» Dataset records:
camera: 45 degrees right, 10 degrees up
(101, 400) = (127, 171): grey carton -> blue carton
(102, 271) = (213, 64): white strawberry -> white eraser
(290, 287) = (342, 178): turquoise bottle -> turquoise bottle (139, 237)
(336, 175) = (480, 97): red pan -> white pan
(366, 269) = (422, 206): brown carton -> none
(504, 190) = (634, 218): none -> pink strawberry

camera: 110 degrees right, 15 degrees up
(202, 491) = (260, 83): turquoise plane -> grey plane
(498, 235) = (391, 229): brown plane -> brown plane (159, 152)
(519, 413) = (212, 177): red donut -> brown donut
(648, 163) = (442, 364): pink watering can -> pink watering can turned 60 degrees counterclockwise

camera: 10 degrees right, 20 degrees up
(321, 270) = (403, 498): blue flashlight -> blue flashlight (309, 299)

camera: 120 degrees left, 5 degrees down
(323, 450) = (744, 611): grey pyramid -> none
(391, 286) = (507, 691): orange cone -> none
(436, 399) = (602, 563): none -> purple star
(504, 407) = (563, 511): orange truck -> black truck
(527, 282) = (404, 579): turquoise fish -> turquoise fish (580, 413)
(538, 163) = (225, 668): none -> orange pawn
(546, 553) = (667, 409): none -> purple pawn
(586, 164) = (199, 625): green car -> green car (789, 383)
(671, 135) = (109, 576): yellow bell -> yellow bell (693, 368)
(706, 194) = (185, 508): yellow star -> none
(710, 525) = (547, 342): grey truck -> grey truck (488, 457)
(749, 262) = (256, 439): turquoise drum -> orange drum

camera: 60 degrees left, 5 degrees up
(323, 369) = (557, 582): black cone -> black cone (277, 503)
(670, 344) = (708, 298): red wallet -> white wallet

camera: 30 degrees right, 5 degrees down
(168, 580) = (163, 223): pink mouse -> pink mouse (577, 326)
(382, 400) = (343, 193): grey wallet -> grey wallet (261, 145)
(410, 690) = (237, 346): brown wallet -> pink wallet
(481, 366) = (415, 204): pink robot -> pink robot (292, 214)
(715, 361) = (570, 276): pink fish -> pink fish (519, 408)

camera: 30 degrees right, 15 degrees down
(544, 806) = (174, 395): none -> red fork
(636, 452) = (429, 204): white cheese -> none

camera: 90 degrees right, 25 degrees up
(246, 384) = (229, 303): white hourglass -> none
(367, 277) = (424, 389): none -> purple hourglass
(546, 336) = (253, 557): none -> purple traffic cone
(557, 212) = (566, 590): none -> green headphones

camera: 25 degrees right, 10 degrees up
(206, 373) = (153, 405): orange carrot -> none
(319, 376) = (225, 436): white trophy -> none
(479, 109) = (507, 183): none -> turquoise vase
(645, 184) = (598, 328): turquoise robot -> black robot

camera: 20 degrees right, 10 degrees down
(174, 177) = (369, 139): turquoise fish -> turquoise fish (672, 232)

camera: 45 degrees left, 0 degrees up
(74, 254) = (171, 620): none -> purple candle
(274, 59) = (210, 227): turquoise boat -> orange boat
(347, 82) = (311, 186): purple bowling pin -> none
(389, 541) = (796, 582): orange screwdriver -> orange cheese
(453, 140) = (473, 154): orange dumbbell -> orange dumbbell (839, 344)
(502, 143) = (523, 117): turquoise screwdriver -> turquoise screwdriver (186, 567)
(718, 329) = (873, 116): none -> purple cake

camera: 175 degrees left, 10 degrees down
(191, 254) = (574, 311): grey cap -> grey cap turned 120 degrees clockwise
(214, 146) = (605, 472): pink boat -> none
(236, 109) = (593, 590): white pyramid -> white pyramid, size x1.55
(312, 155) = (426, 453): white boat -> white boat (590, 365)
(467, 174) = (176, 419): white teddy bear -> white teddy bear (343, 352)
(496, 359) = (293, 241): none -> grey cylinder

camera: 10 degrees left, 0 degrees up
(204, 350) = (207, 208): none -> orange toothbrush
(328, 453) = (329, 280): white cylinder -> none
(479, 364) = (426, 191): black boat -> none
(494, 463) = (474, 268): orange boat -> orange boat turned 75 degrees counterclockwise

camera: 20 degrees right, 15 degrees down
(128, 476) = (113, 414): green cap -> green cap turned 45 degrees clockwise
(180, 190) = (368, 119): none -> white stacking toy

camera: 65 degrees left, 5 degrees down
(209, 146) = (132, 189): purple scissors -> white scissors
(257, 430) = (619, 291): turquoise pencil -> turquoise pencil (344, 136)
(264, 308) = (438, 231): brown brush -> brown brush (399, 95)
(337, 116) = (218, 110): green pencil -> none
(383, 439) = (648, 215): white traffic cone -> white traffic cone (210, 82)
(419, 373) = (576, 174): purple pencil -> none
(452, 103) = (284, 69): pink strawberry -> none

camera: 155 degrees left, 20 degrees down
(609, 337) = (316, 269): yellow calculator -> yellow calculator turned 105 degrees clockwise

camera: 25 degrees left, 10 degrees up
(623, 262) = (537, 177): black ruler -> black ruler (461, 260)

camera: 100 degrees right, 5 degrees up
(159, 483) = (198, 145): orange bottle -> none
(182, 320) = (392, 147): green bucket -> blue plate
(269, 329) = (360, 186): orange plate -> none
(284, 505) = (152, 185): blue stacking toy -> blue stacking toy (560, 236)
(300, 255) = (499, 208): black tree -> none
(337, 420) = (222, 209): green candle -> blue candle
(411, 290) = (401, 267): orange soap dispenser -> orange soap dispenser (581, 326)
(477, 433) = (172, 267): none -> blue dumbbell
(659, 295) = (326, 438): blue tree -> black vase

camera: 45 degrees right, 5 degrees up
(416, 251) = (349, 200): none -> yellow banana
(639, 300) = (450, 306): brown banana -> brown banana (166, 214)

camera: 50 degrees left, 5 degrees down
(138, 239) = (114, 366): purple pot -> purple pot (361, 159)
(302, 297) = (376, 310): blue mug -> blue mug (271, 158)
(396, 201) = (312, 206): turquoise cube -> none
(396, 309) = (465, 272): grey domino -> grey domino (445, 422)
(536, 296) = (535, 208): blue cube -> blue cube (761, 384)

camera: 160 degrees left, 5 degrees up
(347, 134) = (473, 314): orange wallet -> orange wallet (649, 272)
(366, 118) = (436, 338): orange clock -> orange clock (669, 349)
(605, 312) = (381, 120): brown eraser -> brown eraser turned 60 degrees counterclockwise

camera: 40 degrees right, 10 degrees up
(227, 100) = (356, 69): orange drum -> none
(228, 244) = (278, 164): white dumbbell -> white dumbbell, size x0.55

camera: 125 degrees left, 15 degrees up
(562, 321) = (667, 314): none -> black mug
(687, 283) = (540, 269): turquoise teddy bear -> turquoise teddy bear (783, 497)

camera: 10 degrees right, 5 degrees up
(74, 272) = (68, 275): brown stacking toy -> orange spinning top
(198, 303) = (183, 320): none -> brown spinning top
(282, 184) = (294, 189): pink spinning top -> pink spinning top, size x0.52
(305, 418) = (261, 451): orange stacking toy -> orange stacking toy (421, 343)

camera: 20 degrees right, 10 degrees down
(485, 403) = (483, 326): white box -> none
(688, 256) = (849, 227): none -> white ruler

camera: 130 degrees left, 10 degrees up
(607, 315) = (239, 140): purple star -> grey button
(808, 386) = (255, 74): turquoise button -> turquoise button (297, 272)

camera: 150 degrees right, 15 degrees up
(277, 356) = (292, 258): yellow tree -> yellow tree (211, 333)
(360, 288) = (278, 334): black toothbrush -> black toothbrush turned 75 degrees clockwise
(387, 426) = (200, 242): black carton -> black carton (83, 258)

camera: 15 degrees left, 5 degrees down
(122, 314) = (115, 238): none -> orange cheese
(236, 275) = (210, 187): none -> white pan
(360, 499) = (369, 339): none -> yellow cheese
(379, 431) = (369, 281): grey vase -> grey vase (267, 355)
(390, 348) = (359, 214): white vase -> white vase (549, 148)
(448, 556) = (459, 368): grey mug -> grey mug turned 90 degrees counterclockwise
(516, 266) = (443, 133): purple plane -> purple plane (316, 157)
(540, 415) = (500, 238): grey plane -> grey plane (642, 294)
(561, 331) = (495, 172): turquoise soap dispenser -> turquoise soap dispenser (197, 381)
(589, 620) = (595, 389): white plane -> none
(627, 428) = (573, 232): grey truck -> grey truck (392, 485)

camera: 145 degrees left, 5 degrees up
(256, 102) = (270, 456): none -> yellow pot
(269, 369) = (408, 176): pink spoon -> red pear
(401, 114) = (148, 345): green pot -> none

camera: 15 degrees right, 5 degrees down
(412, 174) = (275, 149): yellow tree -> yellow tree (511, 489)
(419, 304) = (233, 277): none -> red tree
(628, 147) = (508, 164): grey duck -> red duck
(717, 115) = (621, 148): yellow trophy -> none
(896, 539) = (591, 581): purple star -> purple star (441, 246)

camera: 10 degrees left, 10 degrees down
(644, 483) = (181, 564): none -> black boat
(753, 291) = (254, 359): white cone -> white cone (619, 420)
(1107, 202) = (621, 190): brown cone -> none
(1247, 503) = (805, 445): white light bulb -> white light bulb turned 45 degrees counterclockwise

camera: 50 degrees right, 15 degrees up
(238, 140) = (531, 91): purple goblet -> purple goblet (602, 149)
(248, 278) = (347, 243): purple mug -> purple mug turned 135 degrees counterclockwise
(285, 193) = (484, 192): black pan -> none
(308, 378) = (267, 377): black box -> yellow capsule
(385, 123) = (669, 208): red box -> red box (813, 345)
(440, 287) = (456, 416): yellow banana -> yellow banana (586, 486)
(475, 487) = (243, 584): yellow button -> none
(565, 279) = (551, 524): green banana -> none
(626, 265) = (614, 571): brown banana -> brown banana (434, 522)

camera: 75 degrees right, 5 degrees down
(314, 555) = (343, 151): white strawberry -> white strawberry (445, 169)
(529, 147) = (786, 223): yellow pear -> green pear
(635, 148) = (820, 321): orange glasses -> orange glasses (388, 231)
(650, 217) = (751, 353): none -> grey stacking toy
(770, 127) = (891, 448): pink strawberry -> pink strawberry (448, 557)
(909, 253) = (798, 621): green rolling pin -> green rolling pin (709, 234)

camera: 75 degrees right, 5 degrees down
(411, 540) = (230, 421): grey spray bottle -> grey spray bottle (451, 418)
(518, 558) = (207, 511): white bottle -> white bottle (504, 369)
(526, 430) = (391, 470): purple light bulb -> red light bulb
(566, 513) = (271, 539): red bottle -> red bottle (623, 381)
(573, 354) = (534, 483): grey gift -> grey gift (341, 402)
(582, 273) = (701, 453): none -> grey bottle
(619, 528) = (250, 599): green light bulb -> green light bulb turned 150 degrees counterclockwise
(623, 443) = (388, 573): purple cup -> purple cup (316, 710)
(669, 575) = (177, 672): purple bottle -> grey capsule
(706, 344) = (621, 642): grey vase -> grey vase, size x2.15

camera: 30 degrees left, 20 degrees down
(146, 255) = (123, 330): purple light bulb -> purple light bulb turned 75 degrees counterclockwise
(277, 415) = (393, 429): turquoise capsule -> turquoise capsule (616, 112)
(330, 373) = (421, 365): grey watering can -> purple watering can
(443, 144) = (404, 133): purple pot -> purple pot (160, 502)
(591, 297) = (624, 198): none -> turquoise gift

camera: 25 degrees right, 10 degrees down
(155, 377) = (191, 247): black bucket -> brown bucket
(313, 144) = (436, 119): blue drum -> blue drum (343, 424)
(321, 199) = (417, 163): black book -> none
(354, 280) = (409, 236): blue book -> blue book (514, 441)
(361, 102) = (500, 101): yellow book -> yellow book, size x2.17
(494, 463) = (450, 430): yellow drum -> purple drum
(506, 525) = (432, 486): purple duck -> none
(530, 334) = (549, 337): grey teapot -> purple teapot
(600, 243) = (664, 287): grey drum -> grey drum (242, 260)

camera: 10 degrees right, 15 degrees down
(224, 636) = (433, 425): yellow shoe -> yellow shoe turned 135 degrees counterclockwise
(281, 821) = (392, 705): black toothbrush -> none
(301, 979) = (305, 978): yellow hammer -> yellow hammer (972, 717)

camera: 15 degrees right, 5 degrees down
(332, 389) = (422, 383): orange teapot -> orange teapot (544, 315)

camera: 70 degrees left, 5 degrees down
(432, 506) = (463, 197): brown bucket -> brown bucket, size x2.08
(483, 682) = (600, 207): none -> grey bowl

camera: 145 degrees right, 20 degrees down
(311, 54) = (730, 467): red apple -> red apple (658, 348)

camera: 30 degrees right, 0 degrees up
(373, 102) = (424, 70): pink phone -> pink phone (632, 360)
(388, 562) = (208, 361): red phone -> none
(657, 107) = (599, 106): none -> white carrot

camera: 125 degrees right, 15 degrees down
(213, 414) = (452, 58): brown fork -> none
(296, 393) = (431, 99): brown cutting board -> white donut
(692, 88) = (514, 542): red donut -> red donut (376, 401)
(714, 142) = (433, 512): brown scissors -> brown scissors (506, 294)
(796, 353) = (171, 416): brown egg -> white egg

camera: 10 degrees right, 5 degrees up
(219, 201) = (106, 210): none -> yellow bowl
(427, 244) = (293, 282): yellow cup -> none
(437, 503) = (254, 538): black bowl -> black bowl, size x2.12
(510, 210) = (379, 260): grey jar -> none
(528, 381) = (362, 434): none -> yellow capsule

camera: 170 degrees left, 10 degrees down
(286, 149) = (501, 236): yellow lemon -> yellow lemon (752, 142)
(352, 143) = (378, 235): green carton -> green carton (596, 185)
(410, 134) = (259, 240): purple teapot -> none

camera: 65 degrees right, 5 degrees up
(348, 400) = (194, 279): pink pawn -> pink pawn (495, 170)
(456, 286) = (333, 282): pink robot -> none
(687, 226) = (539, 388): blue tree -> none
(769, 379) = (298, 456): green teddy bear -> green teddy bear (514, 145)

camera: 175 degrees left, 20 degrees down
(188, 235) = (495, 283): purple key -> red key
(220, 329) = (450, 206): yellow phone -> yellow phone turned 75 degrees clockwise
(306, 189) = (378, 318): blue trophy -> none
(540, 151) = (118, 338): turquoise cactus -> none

» Problem statement: Which of the lines in the data contain the string "candle"? Return each one.

» Answer to this problem:
(74, 254) = (171, 620): none -> purple candle
(337, 420) = (222, 209): green candle -> blue candle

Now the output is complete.